(Collection entries)
------------------------------------------------

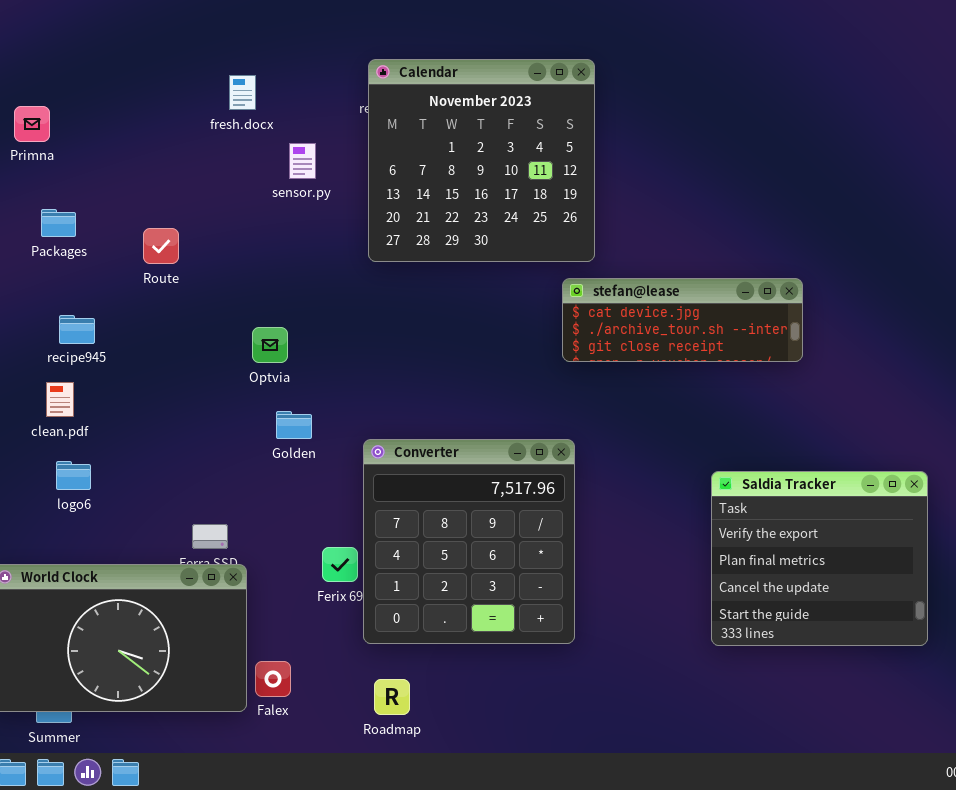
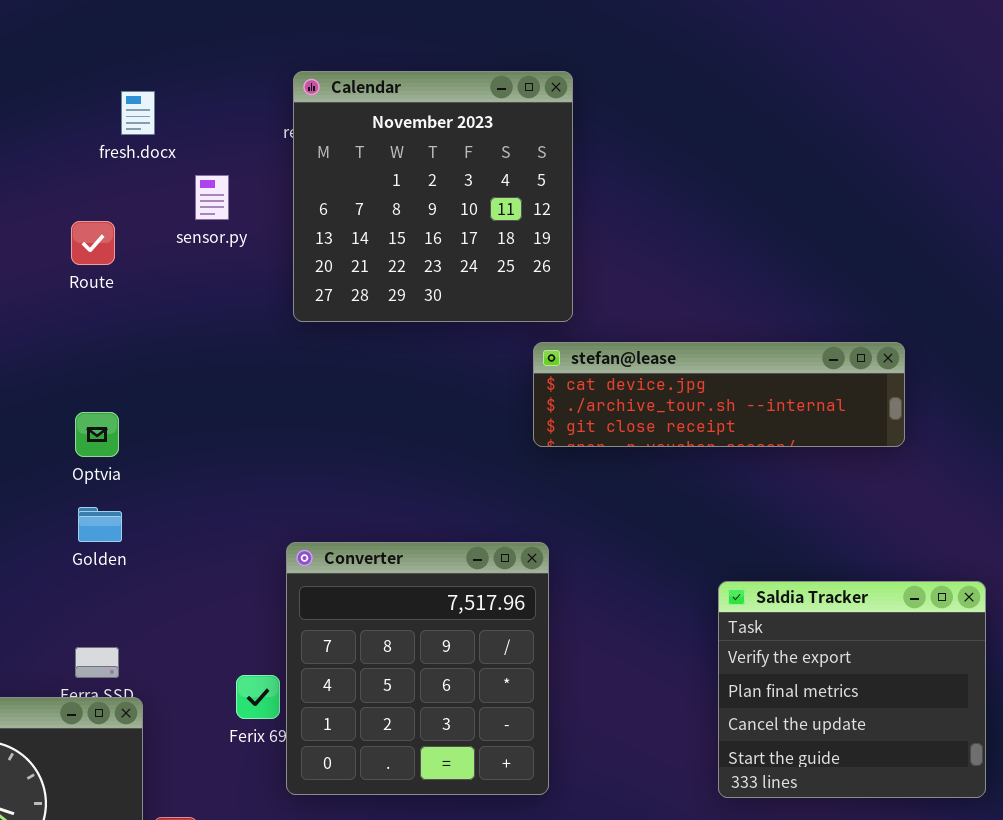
Route: [143,228,179,264] -> [71,221,115,265], moved
stefan@lease: [562,278,803,362] -> [533,342,905,447], resized
Optvia: [252,327,288,363] -> [75,412,119,457], moved
Golden: [276,411,312,439] -> [78,507,122,542], moved

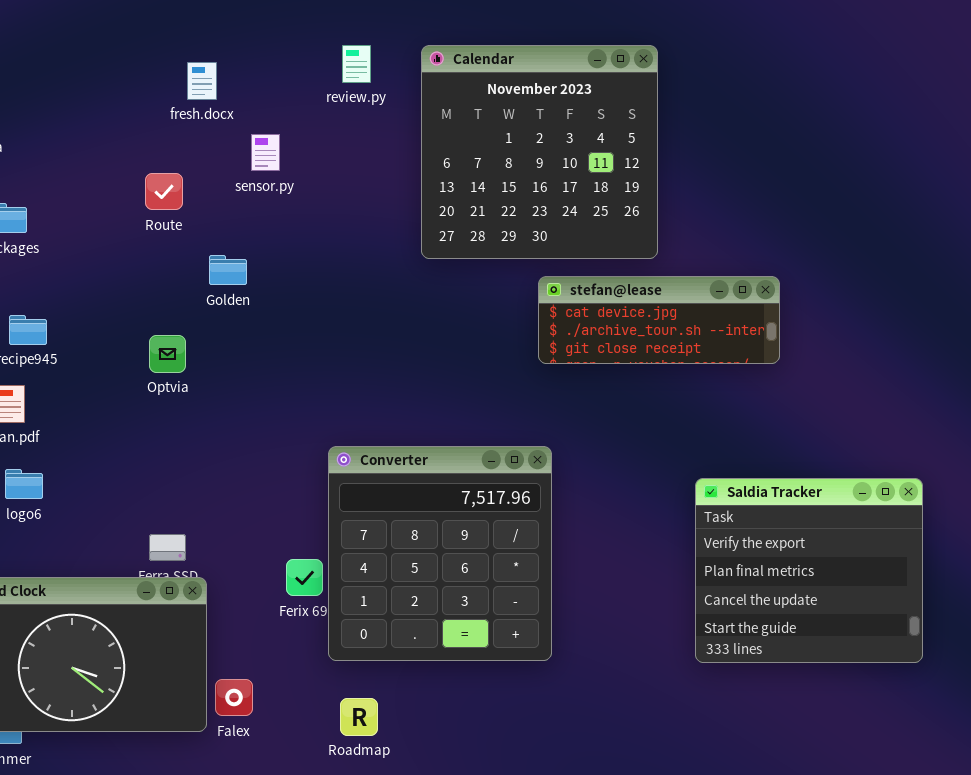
Calendar: [293,71,573,322] -> [421,45,658,259], moved
stefan@lease: [533,342,905,447] -> [538,276,780,364], resized
Golden: [78,507,122,542] -> [209,255,247,285], moved

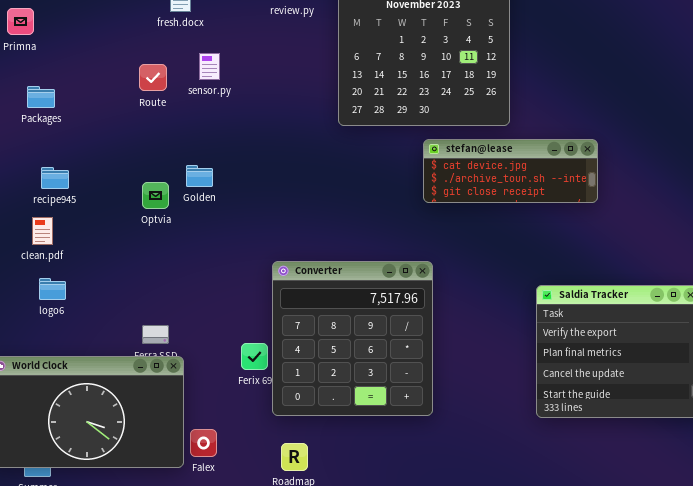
sensor.py: [251,134,280,171] -> [199,53,220,80], moved
Golden: [209,255,247,285] -> [186,165,213,187], moved

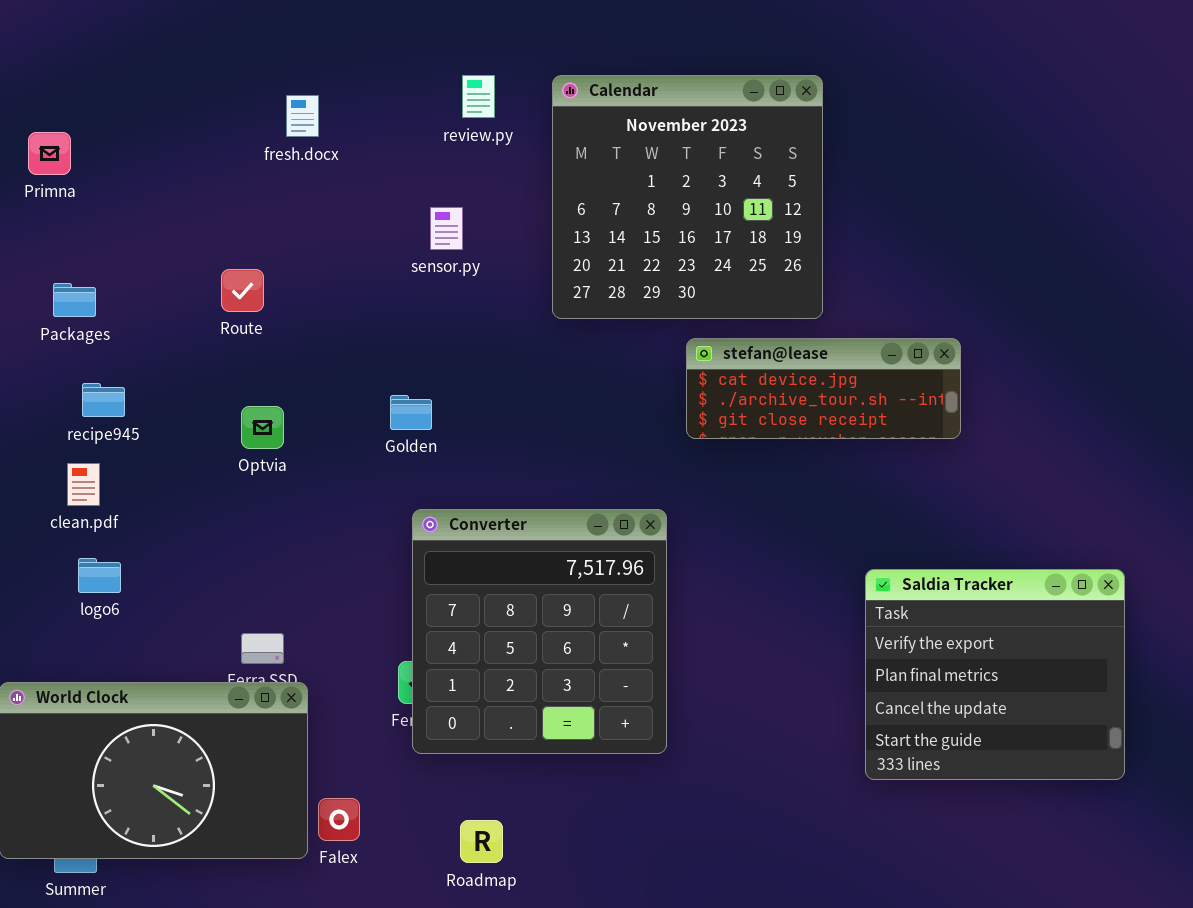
sensor.py: [199,53,220,80] -> [430,207,463,250], moved
Route: [139,64,167,91] -> [221,269,264,312], moved
Packages: [27,86,55,108] -> [53,283,96,317], moved
Golden: [186,165,213,187] -> [390,395,432,430], moved
Converter: [272,261,433,416] -> [412,509,667,754], moved

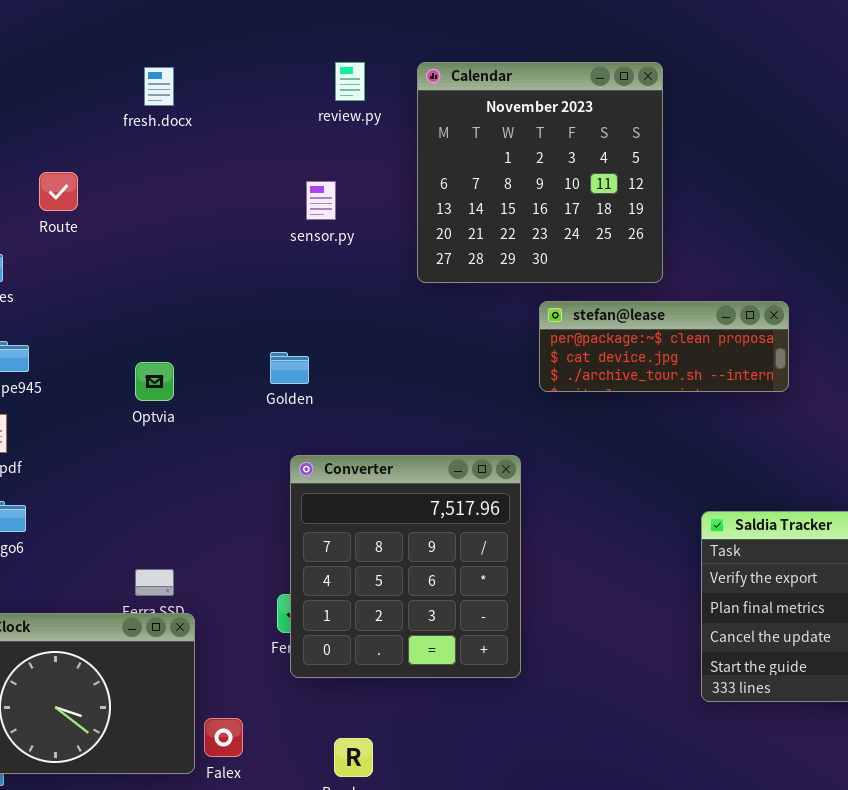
fresh.docx: [286,95,319,137] -> [144,67,174,106], moved
Route: [221,269,264,312] -> [39,172,78,211], moved
stefan@lease: [686,338,961,439] -> [539,301,789,392], scrolled up 1 row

------------------------------------------------

The expected answer is the data retyped exactly, without pictures.

## Task result
Route: [143,228,179,264] -> [71,221,115,265], moved
stefan@lease: [562,278,803,362] -> [533,342,905,447], resized
Optvia: [252,327,288,363] -> [75,412,119,457], moved
Golden: [276,411,312,439] -> [78,507,122,542], moved

Calendar: [293,71,573,322] -> [421,45,658,259], moved
stefan@lease: [533,342,905,447] -> [538,276,780,364], resized
Golden: [78,507,122,542] -> [209,255,247,285], moved

sensor.py: [251,134,280,171] -> [199,53,220,80], moved
Golden: [209,255,247,285] -> [186,165,213,187], moved

sensor.py: [199,53,220,80] -> [430,207,463,250], moved
Route: [139,64,167,91] -> [221,269,264,312], moved
Packages: [27,86,55,108] -> [53,283,96,317], moved
Golden: [186,165,213,187] -> [390,395,432,430], moved
Converter: [272,261,433,416] -> [412,509,667,754], moved

fresh.docx: [286,95,319,137] -> [144,67,174,106], moved
Route: [221,269,264,312] -> [39,172,78,211], moved
stefan@lease: [686,338,961,439] -> [539,301,789,392], scrolled up 1 row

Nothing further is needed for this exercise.